• **Provided information**

*****

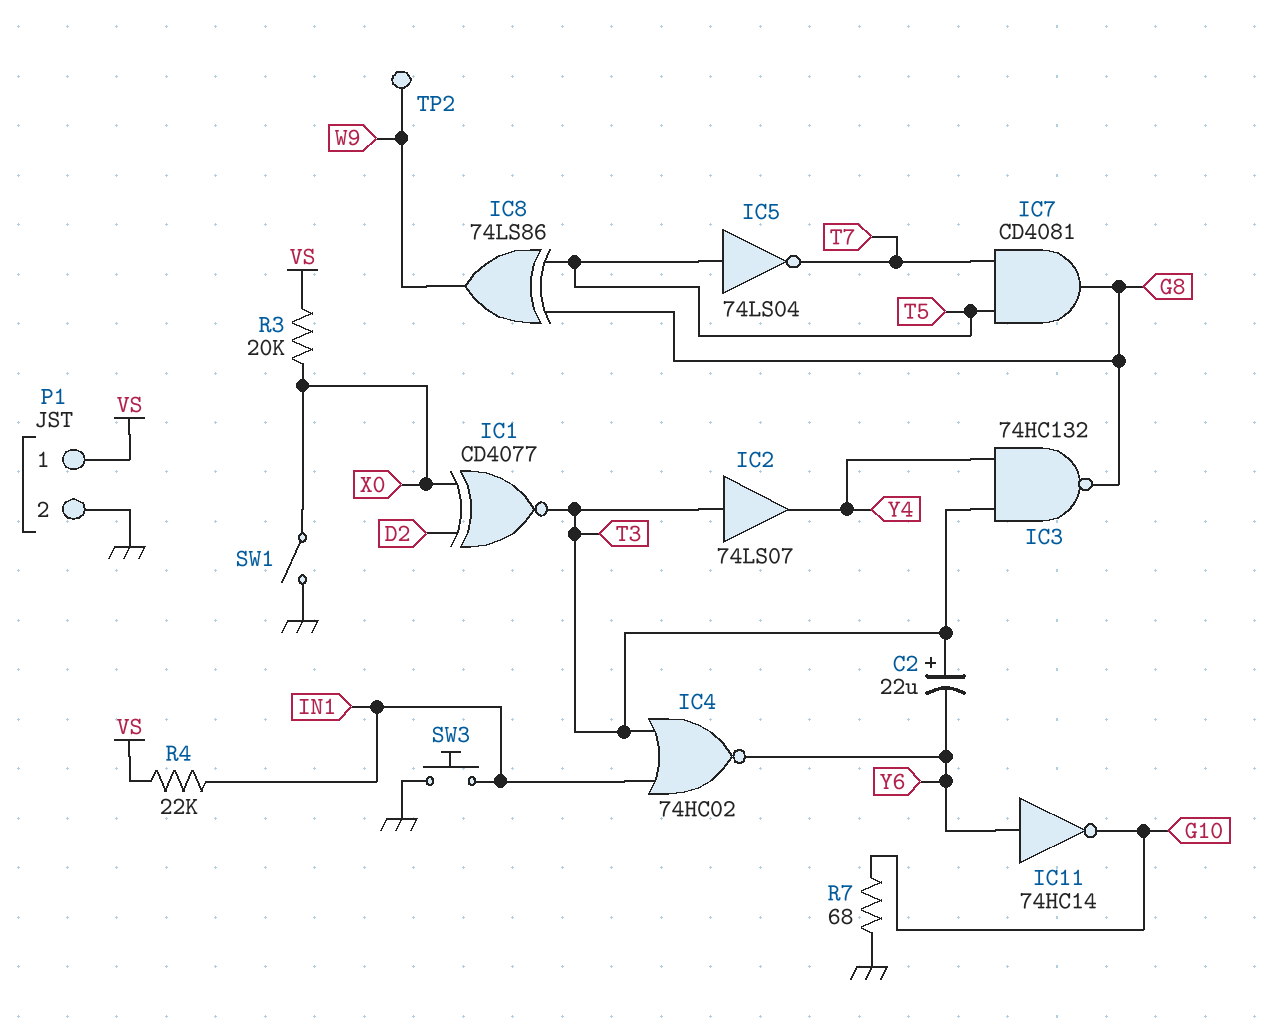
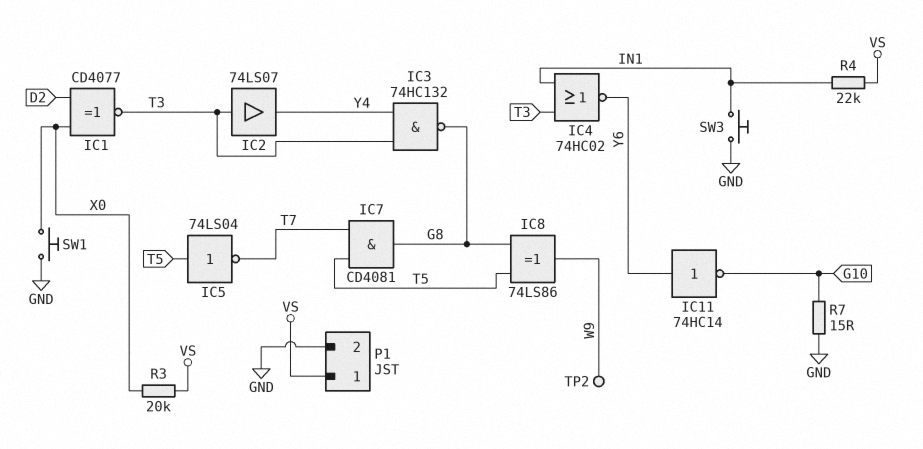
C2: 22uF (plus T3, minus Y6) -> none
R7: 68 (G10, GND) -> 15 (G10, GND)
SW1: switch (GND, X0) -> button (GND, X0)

*****

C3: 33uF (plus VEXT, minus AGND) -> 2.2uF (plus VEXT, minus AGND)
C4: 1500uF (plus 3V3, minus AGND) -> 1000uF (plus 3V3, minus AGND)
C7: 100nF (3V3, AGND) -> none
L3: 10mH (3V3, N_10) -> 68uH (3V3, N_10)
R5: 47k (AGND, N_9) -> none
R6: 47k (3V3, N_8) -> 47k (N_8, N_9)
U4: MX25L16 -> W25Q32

*****

• **Problem**
Transcribe each line of the data above, unaltered, from the one where "C4: 1500uF (plus" appears to the one where "U4: MX25L16 -> W25Q32" appears, inclusive of both.

• **Answer for the task**
C4: 1500uF (plus 3V3, minus AGND) -> 1000uF (plus 3V3, minus AGND)
C7: 100nF (3V3, AGND) -> none
L3: 10mH (3V3, N_10) -> 68uH (3V3, N_10)
R5: 47k (AGND, N_9) -> none
R6: 47k (3V3, N_8) -> 47k (N_8, N_9)
U4: MX25L16 -> W25Q32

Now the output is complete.